Problem to solve ▸ Only the stretch of the listing below that runs from the line with "shifted | turquoise" through the line with "purple bell |" is to be printed, exactly and with both ends.

Records for this exercise ▸
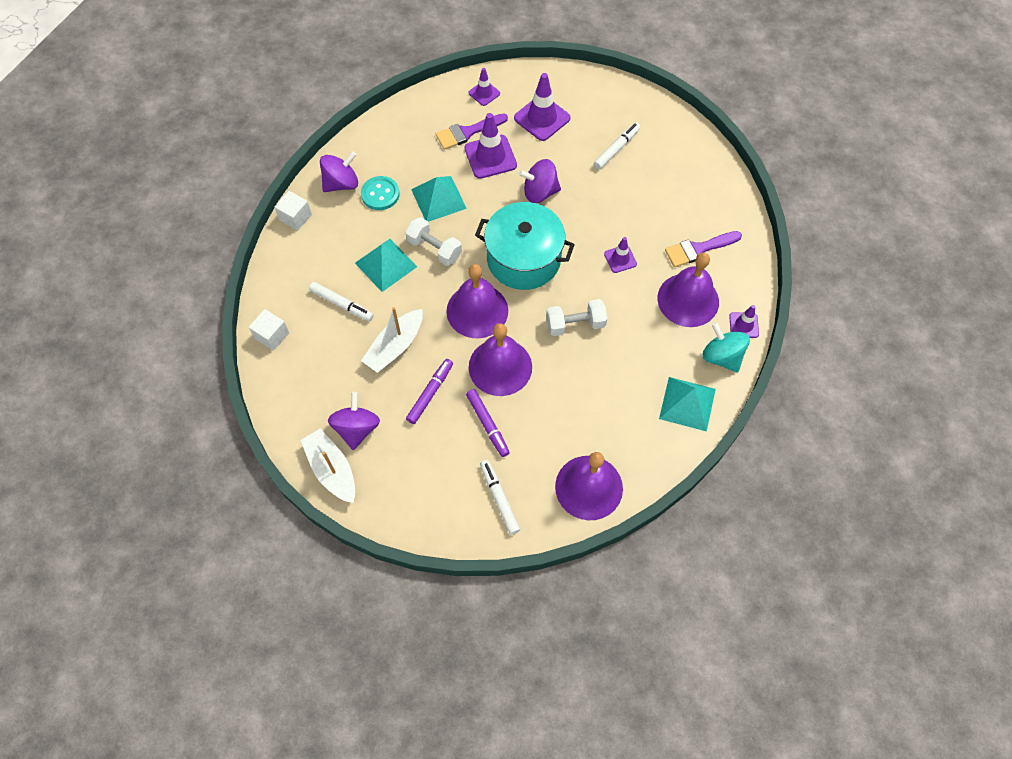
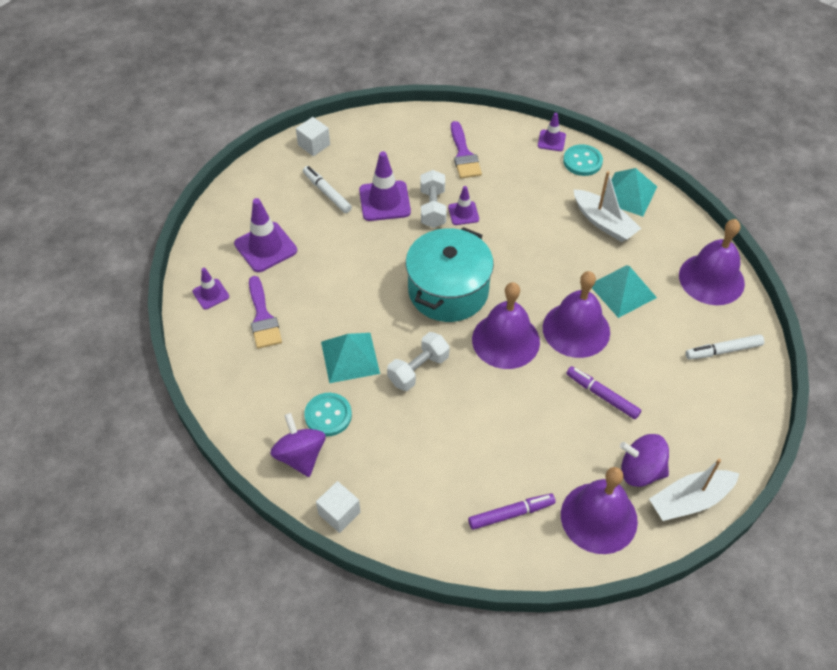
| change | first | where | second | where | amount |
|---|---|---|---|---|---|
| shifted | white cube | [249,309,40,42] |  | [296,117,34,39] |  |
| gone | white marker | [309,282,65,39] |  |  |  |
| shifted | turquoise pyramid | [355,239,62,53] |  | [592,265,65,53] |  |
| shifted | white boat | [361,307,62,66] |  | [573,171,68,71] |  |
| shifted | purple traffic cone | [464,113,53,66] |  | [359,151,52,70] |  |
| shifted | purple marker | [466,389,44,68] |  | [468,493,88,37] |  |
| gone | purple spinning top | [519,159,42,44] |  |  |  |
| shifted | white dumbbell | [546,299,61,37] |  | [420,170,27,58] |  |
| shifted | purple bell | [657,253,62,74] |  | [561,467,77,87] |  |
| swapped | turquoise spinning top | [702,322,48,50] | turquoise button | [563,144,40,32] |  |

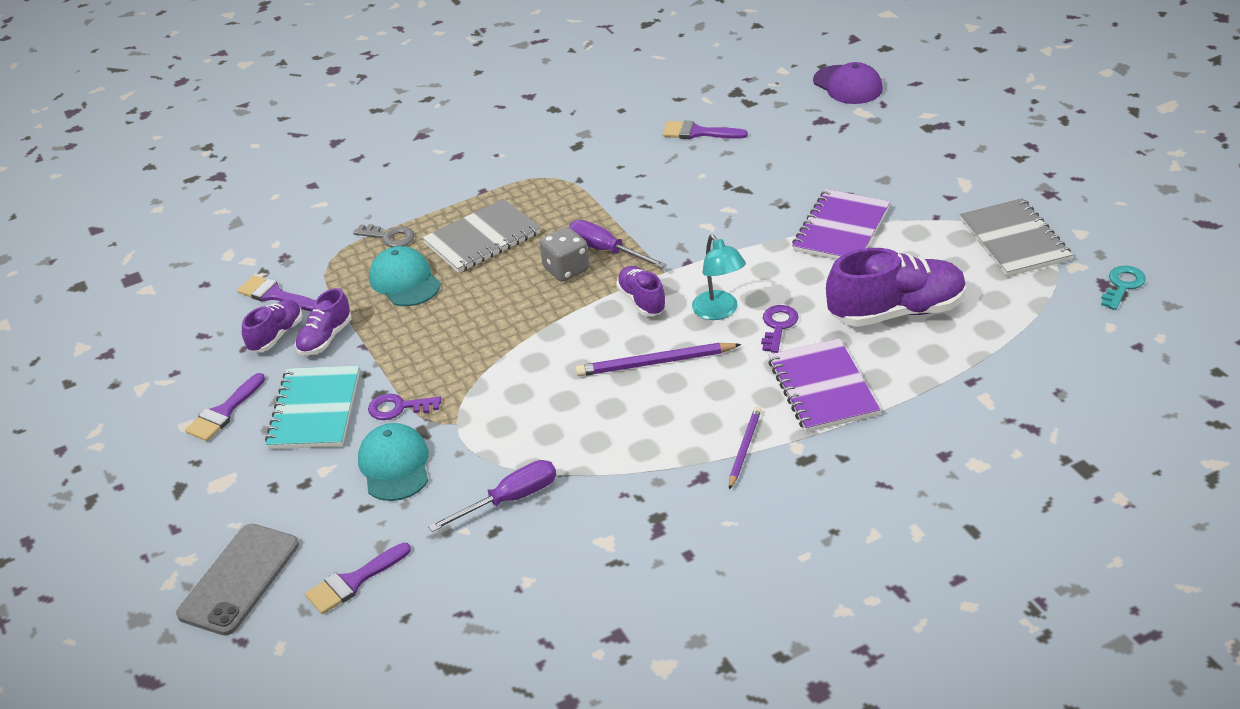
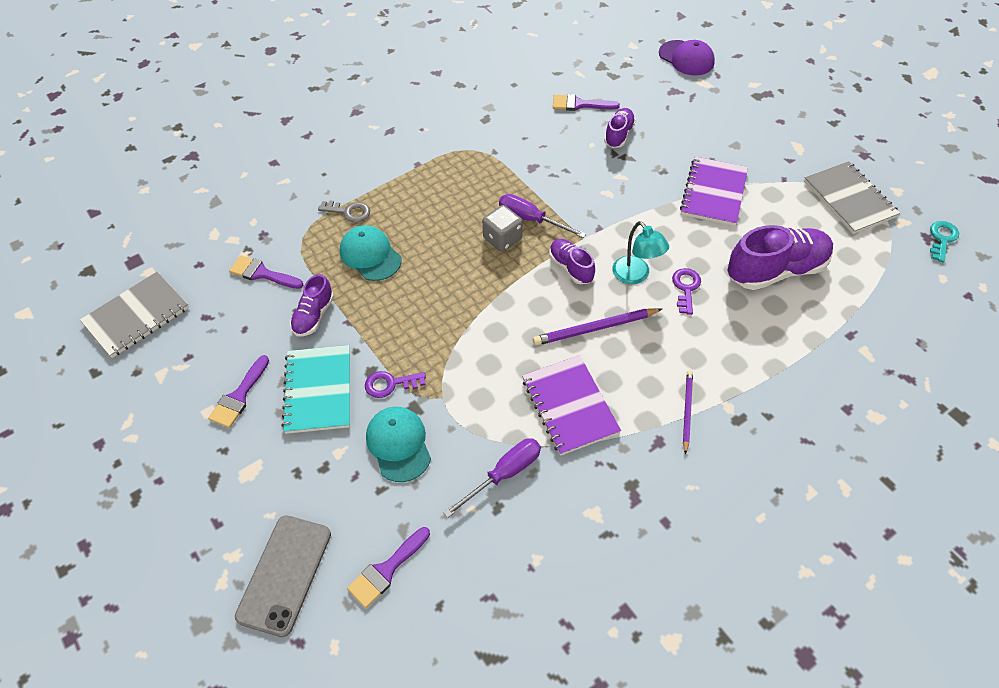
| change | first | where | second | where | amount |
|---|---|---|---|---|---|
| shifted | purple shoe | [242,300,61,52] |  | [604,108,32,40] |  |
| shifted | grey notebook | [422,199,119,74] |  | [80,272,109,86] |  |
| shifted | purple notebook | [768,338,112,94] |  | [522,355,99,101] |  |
--
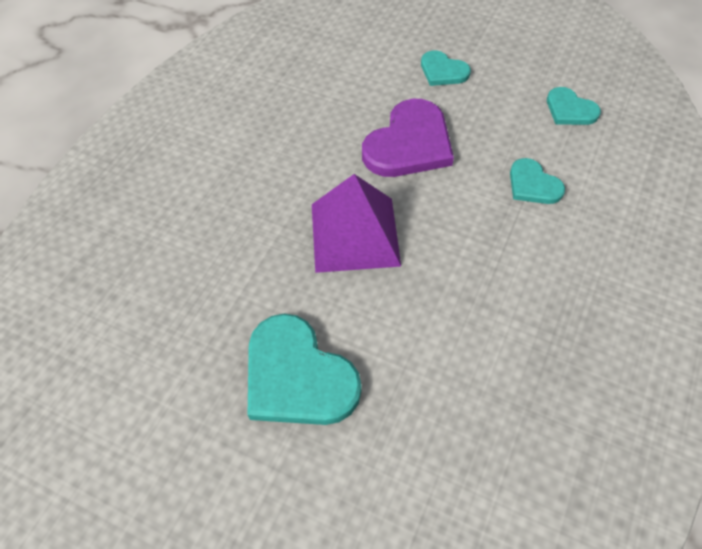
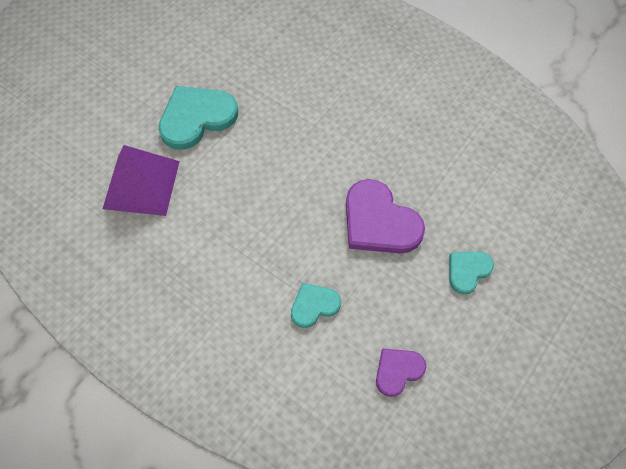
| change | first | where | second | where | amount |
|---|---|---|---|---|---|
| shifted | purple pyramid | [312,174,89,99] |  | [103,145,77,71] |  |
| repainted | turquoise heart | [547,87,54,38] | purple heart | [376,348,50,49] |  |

Solution for this problem ▸
| shifted | turquoise pyramid | [355,239,62,53] |  | [592,265,65,53] |  |
| shifted | white boat | [361,307,62,66] |  | [573,171,68,71] |  |
| shifted | purple traffic cone | [464,113,53,66] |  | [359,151,52,70] |  |
| shifted | purple marker | [466,389,44,68] |  | [468,493,88,37] |  |
| gone | purple spinning top | [519,159,42,44] |  |  |  |
| shifted | white dumbbell | [546,299,61,37] |  | [420,170,27,58] |  |
| shifted | purple bell | [657,253,62,74] |  | [561,467,77,87] |  |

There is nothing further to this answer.